[Coordinate-based object records]

************

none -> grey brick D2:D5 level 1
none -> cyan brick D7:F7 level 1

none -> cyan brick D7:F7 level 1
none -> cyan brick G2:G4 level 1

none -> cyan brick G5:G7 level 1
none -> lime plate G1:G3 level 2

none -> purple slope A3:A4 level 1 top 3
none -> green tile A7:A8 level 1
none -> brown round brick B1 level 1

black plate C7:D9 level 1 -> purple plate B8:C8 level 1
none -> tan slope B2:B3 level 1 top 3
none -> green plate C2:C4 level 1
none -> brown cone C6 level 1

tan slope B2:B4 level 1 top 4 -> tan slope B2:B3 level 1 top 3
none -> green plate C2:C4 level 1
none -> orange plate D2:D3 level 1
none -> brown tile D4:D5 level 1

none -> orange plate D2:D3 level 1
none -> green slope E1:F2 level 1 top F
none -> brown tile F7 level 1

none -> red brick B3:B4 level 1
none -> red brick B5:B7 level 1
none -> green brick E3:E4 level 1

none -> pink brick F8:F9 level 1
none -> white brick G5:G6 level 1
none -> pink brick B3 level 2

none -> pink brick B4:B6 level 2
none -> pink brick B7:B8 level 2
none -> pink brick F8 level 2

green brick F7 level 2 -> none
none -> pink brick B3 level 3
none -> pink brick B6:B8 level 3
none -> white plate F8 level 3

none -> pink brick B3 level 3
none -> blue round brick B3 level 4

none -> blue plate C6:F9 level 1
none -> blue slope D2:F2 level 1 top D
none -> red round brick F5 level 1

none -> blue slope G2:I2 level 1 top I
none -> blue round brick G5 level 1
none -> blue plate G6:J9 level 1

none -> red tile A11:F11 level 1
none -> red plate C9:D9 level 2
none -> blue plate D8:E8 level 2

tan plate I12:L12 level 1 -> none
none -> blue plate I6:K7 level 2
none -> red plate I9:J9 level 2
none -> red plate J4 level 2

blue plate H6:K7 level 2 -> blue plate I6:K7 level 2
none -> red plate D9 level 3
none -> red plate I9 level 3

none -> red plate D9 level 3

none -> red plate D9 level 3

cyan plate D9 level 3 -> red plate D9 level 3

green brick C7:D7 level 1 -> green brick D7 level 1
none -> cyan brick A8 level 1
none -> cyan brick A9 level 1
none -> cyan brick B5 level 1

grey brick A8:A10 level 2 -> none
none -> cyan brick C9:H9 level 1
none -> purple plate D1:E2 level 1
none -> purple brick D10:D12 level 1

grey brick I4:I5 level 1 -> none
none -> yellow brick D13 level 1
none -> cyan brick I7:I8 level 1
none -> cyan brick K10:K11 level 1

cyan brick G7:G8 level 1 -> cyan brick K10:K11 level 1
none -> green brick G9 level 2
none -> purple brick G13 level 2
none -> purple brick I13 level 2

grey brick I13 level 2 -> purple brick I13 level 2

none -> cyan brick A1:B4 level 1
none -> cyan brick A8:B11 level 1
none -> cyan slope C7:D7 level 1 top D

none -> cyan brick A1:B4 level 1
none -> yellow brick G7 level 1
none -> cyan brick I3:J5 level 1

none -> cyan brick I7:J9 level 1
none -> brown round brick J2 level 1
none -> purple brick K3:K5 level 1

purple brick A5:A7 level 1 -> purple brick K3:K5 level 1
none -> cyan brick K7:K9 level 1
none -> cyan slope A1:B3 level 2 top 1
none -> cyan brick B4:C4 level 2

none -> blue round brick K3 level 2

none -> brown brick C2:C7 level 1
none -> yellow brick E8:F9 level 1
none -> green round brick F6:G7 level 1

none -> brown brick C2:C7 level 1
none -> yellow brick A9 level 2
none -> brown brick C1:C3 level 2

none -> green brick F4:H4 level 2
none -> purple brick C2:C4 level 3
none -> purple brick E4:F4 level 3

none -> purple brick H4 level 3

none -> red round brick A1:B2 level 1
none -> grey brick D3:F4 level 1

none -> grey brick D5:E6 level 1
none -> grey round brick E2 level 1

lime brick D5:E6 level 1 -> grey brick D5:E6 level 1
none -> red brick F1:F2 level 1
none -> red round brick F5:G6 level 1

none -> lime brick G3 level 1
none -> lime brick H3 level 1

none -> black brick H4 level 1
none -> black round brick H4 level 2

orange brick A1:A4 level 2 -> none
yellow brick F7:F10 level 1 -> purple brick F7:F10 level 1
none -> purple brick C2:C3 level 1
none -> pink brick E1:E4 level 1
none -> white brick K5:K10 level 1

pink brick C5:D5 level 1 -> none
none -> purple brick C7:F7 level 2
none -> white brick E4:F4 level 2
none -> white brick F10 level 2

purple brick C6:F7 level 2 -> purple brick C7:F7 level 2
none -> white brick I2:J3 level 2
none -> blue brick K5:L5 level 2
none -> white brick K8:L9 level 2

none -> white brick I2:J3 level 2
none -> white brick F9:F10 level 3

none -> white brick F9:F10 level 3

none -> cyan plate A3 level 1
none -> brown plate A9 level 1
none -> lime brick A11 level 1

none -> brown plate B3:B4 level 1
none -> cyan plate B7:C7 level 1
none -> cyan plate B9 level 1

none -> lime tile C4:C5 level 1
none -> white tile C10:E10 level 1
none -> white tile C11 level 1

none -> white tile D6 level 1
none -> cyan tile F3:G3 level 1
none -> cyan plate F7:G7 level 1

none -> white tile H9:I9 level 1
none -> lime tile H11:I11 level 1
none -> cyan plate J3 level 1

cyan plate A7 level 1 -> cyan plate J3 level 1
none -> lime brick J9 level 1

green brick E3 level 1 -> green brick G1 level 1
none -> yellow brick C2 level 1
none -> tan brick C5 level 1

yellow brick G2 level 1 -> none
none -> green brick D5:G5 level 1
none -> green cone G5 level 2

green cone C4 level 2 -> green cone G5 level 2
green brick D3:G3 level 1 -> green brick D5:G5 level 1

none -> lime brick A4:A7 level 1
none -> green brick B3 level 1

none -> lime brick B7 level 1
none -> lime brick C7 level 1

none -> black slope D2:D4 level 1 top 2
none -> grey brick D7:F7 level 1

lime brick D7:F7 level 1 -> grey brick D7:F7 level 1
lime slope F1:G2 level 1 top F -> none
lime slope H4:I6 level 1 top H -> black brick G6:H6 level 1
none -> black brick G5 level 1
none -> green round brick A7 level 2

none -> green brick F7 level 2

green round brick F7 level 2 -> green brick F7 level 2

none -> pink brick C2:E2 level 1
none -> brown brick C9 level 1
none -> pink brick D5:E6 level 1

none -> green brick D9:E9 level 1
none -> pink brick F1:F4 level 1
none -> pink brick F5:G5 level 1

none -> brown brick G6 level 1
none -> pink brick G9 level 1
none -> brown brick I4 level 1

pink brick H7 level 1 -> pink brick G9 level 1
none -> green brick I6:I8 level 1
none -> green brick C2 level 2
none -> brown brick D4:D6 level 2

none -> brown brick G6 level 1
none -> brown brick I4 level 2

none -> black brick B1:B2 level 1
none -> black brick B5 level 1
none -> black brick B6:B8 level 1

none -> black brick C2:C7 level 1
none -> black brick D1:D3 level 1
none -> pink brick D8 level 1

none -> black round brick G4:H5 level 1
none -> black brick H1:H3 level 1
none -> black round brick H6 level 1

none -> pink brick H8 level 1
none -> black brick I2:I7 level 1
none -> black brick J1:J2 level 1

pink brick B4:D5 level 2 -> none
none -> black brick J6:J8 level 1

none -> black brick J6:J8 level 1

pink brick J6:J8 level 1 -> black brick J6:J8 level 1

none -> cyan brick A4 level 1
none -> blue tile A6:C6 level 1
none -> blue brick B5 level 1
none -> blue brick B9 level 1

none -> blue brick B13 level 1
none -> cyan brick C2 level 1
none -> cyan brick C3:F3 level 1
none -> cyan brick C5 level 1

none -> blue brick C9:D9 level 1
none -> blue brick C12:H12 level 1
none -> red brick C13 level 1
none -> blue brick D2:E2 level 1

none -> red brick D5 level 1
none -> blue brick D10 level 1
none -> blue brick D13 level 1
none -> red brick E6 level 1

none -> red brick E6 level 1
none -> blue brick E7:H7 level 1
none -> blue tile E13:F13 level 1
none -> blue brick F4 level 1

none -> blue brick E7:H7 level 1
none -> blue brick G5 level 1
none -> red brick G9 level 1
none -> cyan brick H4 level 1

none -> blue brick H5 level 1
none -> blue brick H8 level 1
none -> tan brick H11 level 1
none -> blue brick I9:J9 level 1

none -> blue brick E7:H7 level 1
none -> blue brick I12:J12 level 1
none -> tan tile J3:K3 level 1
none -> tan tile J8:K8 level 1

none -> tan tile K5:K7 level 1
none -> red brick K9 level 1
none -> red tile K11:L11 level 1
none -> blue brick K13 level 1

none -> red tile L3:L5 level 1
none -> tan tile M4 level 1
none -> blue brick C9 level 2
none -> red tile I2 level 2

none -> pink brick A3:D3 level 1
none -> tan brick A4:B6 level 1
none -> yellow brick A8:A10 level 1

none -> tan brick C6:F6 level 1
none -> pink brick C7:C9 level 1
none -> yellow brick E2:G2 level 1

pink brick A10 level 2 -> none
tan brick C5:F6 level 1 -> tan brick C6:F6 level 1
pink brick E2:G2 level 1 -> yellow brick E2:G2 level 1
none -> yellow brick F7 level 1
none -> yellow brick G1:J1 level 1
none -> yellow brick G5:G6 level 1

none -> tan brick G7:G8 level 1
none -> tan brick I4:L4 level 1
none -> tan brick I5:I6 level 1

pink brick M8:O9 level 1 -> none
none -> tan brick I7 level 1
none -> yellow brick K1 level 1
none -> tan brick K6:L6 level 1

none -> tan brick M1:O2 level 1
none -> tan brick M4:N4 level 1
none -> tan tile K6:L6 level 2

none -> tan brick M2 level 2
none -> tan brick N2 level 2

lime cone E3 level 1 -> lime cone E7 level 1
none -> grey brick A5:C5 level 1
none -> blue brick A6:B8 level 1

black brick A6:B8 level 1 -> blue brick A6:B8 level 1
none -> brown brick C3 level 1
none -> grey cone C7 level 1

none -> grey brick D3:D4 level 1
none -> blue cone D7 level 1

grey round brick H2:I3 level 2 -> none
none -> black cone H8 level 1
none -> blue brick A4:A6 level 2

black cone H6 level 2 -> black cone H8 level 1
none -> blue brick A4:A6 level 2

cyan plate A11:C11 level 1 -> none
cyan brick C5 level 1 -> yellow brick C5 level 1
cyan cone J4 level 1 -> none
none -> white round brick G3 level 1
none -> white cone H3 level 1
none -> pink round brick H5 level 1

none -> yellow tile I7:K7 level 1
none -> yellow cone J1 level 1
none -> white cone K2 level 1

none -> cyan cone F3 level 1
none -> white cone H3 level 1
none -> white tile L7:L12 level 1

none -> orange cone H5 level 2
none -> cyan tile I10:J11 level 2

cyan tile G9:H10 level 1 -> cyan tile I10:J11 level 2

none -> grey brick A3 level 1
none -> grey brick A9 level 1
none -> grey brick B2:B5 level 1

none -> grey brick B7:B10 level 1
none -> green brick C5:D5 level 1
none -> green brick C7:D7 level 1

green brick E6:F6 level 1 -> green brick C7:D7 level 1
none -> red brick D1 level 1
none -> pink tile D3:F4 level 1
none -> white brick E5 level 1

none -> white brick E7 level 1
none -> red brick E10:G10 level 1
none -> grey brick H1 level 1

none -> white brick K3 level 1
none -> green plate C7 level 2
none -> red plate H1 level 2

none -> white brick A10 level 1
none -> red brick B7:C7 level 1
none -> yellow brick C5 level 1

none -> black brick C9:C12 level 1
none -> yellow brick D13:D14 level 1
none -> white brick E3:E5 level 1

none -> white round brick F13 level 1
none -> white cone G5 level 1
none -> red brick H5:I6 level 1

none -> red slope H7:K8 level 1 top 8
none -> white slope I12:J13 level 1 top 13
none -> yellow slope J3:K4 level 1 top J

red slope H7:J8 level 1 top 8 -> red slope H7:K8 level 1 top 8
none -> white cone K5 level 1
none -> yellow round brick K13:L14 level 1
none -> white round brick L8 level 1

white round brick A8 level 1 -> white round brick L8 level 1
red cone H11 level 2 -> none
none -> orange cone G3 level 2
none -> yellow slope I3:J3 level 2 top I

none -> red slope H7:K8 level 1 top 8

************

» **Task requirements**
Your task for the entries above: copy exactly the span starting with the line with "none -> black brick C9:C12 level 1" and going on through the line with "none -> yellow slope J3:K4 level 1 top J", both lines included, and nothing else.

» **Answer box**
none -> black brick C9:C12 level 1
none -> yellow brick D13:D14 level 1
none -> white brick E3:E5 level 1

none -> white round brick F13 level 1
none -> white cone G5 level 1
none -> red brick H5:I6 level 1

none -> red slope H7:K8 level 1 top 8
none -> white slope I12:J13 level 1 top 13
none -> yellow slope J3:K4 level 1 top J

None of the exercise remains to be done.